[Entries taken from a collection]

━━━━━━━━

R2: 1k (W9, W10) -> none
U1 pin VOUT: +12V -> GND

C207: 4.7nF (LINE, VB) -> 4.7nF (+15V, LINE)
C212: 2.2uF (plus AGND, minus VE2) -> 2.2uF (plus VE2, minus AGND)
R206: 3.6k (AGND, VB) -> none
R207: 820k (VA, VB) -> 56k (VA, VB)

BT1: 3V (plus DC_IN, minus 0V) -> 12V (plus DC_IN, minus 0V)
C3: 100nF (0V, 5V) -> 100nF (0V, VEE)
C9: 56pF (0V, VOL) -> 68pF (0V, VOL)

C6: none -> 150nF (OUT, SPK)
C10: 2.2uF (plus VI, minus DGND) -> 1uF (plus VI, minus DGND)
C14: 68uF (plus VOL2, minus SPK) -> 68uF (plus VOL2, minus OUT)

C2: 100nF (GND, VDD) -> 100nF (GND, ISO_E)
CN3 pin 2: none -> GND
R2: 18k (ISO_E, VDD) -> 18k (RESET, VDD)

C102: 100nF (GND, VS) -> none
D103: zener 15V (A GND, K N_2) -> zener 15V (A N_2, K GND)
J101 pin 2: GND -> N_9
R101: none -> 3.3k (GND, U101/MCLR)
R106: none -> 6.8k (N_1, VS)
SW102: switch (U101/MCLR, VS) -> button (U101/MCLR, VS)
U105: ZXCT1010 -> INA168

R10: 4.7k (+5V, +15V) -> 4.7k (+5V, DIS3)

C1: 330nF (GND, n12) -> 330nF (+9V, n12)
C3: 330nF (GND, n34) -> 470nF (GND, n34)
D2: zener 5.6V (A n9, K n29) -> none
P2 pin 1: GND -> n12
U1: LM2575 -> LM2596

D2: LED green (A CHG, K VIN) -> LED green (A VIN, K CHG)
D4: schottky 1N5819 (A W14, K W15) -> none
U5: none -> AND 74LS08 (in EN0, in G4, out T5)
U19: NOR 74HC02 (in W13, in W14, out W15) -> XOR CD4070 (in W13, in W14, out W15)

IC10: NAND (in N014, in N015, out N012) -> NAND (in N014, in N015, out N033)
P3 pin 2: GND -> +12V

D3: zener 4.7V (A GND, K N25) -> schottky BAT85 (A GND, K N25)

━━━━━━━━

=== Work required ===
Your reply must contain exactly the lines from the first line of the data through the line holding "P2 pin 1: GND -> n12", and nothing more.

=== Solved exercise ===
R2: 1k (W9, W10) -> none
U1 pin VOUT: +12V -> GND

C207: 4.7nF (LINE, VB) -> 4.7nF (+15V, LINE)
C212: 2.2uF (plus AGND, minus VE2) -> 2.2uF (plus VE2, minus AGND)
R206: 3.6k (AGND, VB) -> none
R207: 820k (VA, VB) -> 56k (VA, VB)

BT1: 3V (plus DC_IN, minus 0V) -> 12V (plus DC_IN, minus 0V)
C3: 100nF (0V, 5V) -> 100nF (0V, VEE)
C9: 56pF (0V, VOL) -> 68pF (0V, VOL)

C6: none -> 150nF (OUT, SPK)
C10: 2.2uF (plus VI, minus DGND) -> 1uF (plus VI, minus DGND)
C14: 68uF (plus VOL2, minus SPK) -> 68uF (plus VOL2, minus OUT)

C2: 100nF (GND, VDD) -> 100nF (GND, ISO_E)
CN3 pin 2: none -> GND
R2: 18k (ISO_E, VDD) -> 18k (RESET, VDD)

C102: 100nF (GND, VS) -> none
D103: zener 15V (A GND, K N_2) -> zener 15V (A N_2, K GND)
J101 pin 2: GND -> N_9
R101: none -> 3.3k (GND, U101/MCLR)
R106: none -> 6.8k (N_1, VS)
SW102: switch (U101/MCLR, VS) -> button (U101/MCLR, VS)
U105: ZXCT1010 -> INA168

R10: 4.7k (+5V, +15V) -> 4.7k (+5V, DIS3)

C1: 330nF (GND, n12) -> 330nF (+9V, n12)
C3: 330nF (GND, n34) -> 470nF (GND, n34)
D2: zener 5.6V (A n9, K n29) -> none
P2 pin 1: GND -> n12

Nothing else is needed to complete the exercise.